## TASK INSTRUCTIONS
Using the records below, output the stretch that opens with the line containing "R2: none -> 330k (IC1/PB2, N017)" and closes with the line containing "R4: 620 (LEDK, MID) -> 270 (LEDK, MID)", exactly and including both lines, with nothing more.

## RAW DATA
- - - -

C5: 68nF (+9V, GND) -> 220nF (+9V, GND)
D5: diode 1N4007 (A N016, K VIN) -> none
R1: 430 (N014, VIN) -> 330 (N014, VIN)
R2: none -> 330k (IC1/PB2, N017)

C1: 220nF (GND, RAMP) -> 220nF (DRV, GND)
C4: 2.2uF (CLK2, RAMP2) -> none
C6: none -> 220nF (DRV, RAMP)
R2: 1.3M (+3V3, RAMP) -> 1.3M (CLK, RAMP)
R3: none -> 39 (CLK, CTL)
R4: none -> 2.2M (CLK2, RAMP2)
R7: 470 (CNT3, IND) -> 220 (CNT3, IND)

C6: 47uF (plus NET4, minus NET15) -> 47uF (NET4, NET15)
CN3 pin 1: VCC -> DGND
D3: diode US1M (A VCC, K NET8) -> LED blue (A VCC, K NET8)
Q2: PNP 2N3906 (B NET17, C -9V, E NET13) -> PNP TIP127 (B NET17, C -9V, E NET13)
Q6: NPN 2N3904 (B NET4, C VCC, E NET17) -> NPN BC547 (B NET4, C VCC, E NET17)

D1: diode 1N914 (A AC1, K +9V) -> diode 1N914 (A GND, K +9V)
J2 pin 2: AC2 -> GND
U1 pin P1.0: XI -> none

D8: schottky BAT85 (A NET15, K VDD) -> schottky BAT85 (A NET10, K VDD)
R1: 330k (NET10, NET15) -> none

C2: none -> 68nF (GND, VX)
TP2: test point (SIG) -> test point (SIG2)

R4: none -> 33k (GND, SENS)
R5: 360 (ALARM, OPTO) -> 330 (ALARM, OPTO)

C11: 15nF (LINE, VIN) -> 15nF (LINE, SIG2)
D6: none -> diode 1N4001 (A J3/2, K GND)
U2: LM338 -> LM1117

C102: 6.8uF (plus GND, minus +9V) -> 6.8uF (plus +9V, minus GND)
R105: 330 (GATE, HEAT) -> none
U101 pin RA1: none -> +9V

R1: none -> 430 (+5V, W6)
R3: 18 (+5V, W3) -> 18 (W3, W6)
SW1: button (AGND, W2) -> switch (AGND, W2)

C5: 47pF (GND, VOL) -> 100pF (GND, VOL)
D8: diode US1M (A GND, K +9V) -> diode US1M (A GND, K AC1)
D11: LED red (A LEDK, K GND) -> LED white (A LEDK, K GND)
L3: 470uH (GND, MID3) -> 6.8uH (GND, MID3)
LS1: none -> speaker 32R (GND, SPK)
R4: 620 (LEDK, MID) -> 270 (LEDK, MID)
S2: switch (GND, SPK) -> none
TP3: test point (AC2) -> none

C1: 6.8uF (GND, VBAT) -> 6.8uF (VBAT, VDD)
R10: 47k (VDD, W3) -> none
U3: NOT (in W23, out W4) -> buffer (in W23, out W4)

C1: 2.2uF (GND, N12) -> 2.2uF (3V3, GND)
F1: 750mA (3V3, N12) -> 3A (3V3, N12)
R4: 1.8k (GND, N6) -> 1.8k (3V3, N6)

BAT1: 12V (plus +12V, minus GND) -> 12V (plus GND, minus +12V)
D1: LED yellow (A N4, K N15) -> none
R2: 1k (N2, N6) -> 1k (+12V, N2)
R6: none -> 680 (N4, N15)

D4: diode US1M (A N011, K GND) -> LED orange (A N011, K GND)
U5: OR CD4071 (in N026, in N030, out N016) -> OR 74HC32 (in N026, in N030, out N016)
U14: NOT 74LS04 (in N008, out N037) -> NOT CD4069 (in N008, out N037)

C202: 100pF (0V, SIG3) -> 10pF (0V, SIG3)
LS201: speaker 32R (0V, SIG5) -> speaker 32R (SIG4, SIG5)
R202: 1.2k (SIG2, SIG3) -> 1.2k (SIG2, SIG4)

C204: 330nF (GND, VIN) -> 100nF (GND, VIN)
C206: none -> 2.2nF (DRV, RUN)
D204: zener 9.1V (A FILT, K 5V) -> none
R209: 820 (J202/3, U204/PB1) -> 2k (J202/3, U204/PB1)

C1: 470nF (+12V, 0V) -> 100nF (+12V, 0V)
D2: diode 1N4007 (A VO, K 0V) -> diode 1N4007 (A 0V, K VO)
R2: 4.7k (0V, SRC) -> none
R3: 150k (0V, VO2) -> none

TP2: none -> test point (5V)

- - - -

## ANSWER FOR THIS EXERCISE
R2: none -> 330k (IC1/PB2, N017)

C1: 220nF (GND, RAMP) -> 220nF (DRV, GND)
C4: 2.2uF (CLK2, RAMP2) -> none
C6: none -> 220nF (DRV, RAMP)
R2: 1.3M (+3V3, RAMP) -> 1.3M (CLK, RAMP)
R3: none -> 39 (CLK, CTL)
R4: none -> 2.2M (CLK2, RAMP2)
R7: 470 (CNT3, IND) -> 220 (CNT3, IND)

C6: 47uF (plus NET4, minus NET15) -> 47uF (NET4, NET15)
CN3 pin 1: VCC -> DGND
D3: diode US1M (A VCC, K NET8) -> LED blue (A VCC, K NET8)
Q2: PNP 2N3906 (B NET17, C -9V, E NET13) -> PNP TIP127 (B NET17, C -9V, E NET13)
Q6: NPN 2N3904 (B NET4, C VCC, E NET17) -> NPN BC547 (B NET4, C VCC, E NET17)

D1: diode 1N914 (A AC1, K +9V) -> diode 1N914 (A GND, K +9V)
J2 pin 2: AC2 -> GND
U1 pin P1.0: XI -> none

D8: schottky BAT85 (A NET15, K VDD) -> schottky BAT85 (A NET10, K VDD)
R1: 330k (NET10, NET15) -> none

C2: none -> 68nF (GND, VX)
TP2: test point (SIG) -> test point (SIG2)

R4: none -> 33k (GND, SENS)
R5: 360 (ALARM, OPTO) -> 330 (ALARM, OPTO)

C11: 15nF (LINE, VIN) -> 15nF (LINE, SIG2)
D6: none -> diode 1N4001 (A J3/2, K GND)
U2: LM338 -> LM1117

C102: 6.8uF (plus GND, minus +9V) -> 6.8uF (plus +9V, minus GND)
R105: 330 (GATE, HEAT) -> none
U101 pin RA1: none -> +9V

R1: none -> 430 (+5V, W6)
R3: 18 (+5V, W3) -> 18 (W3, W6)
SW1: button (AGND, W2) -> switch (AGND, W2)

C5: 47pF (GND, VOL) -> 100pF (GND, VOL)
D8: diode US1M (A GND, K +9V) -> diode US1M (A GND, K AC1)
D11: LED red (A LEDK, K GND) -> LED white (A LEDK, K GND)
L3: 470uH (GND, MID3) -> 6.8uH (GND, MID3)
LS1: none -> speaker 32R (GND, SPK)
R4: 620 (LEDK, MID) -> 270 (LEDK, MID)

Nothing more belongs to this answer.